# DATA SECTION
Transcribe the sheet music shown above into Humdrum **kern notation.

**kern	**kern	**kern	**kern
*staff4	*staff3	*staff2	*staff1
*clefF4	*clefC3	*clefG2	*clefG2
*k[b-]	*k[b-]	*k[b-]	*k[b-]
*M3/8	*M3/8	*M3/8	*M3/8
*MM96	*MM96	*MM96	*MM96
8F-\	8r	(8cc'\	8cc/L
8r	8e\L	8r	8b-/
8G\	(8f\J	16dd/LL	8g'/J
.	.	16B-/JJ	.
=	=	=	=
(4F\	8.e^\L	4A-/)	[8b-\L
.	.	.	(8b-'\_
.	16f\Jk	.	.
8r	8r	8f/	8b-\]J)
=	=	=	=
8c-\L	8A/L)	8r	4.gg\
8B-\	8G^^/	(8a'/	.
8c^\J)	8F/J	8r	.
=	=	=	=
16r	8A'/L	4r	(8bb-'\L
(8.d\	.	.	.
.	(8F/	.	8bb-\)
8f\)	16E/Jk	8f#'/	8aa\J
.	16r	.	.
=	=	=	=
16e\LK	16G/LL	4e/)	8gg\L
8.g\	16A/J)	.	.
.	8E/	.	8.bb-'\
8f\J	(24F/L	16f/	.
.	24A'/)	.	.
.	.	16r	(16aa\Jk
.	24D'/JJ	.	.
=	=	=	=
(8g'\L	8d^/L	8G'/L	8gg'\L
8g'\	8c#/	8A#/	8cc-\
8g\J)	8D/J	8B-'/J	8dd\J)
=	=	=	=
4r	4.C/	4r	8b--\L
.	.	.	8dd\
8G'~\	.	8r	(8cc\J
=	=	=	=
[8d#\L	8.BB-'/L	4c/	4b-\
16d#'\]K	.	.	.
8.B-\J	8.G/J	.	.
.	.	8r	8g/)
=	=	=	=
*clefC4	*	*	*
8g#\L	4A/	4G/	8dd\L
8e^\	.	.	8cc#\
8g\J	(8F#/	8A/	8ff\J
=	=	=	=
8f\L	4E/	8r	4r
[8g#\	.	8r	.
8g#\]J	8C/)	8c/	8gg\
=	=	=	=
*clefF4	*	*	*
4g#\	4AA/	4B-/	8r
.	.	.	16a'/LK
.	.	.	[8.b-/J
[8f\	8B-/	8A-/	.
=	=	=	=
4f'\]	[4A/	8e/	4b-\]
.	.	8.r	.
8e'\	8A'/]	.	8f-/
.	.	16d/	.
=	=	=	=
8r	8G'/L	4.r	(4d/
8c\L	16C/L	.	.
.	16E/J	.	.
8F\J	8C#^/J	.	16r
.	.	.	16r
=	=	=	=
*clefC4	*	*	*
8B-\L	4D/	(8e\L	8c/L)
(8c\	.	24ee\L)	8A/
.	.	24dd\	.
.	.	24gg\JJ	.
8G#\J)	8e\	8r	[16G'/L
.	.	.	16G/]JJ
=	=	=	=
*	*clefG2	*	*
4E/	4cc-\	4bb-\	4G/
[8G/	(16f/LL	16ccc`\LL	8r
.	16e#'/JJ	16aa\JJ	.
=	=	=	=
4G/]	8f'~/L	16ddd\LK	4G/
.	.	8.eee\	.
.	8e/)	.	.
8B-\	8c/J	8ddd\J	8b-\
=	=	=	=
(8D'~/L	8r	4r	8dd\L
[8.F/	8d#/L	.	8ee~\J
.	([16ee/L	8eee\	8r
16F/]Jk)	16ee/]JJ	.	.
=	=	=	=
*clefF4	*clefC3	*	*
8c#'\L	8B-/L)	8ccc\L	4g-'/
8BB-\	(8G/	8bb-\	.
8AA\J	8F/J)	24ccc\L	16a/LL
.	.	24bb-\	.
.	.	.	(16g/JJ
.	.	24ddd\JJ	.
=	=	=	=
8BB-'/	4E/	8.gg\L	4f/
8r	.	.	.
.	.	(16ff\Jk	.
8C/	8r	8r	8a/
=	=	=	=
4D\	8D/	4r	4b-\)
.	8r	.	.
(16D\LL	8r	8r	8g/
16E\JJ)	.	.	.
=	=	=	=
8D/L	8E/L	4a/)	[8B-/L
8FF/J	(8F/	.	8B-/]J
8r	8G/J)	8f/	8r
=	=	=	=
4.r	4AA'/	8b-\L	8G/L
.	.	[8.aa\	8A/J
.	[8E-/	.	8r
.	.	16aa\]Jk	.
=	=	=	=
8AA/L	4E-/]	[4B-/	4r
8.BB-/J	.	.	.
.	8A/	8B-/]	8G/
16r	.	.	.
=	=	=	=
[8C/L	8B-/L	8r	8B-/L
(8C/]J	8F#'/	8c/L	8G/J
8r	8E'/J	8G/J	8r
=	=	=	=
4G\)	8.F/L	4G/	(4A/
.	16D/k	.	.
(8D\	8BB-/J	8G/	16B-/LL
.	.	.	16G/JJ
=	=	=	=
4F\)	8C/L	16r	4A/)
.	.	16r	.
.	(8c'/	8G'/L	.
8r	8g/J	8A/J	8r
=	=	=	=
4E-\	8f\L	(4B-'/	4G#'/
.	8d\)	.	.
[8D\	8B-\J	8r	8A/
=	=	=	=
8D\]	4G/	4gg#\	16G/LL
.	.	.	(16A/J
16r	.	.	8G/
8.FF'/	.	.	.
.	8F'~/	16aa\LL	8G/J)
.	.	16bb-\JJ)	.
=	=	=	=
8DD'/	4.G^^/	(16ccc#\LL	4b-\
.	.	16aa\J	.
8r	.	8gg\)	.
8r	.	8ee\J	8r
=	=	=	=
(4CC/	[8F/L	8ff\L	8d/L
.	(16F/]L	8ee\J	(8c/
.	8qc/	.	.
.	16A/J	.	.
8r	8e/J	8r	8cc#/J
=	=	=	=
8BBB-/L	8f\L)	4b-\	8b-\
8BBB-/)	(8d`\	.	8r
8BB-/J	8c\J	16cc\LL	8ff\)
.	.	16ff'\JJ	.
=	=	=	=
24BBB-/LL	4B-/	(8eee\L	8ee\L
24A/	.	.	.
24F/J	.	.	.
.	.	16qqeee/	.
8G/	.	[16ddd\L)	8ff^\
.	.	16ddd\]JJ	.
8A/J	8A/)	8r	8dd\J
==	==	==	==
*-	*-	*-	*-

# TASK PROMPT
Find each line in the records above that contains the string "kern", matching case exactly, and copy those lines.

# THE SOLUTION
Transcribe the sheet music shown above into Humdrum **kern notation.
**kern	**kern	**kern	**kern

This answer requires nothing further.